(Records shown Opens)
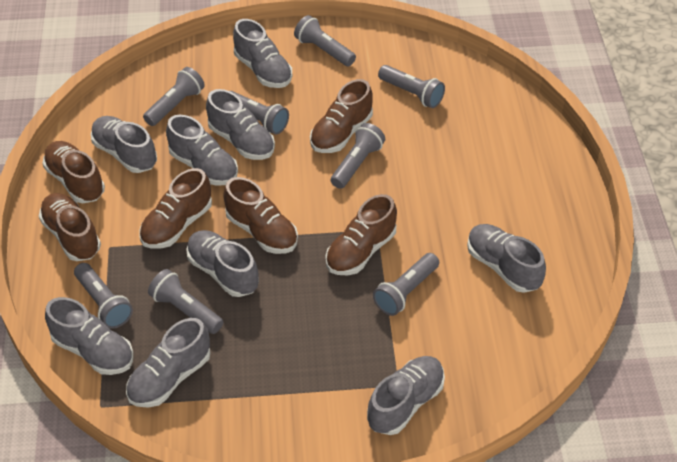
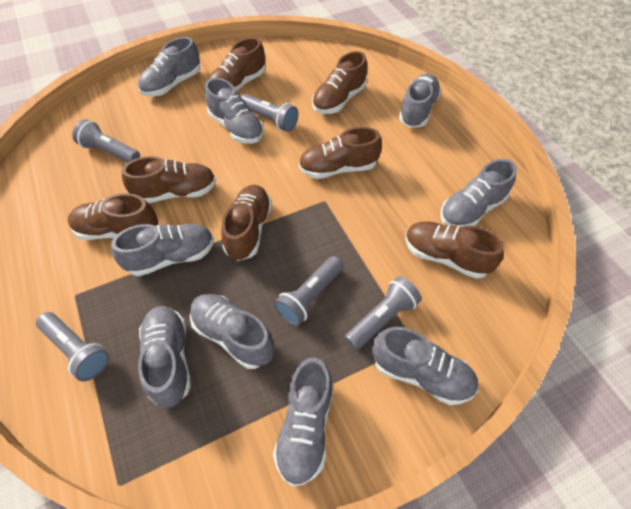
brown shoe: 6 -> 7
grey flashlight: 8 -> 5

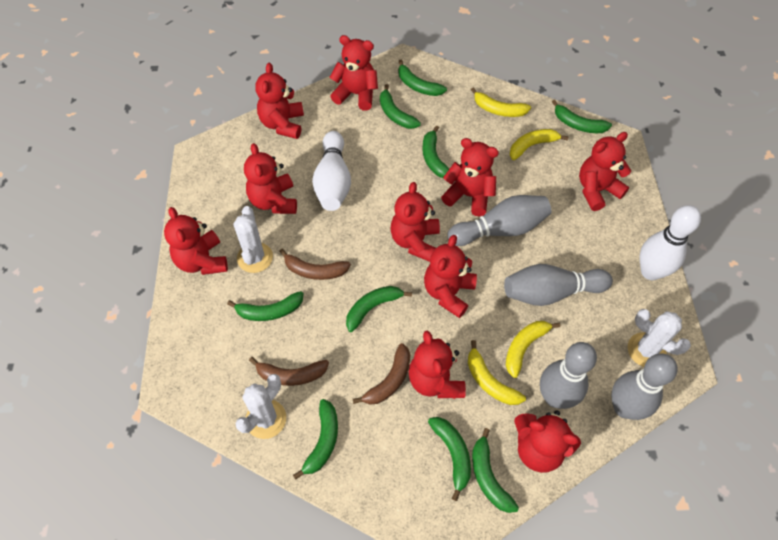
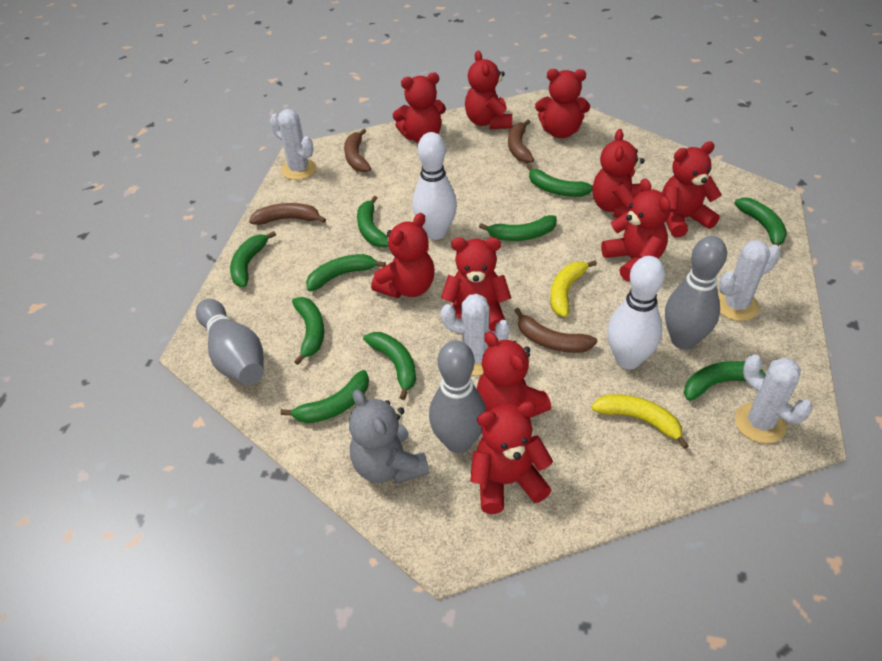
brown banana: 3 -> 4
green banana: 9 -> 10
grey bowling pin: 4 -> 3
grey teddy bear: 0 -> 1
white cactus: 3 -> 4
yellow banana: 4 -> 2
(Records shown Closes)
Reproduce each record from above exactly; pictures do not belong in the copy.

brown shoe: 6 -> 7
grey flashlight: 8 -> 5

brown banana: 3 -> 4
green banana: 9 -> 10
grey bowling pin: 4 -> 3
grey teddy bear: 0 -> 1
white cactus: 3 -> 4
yellow banana: 4 -> 2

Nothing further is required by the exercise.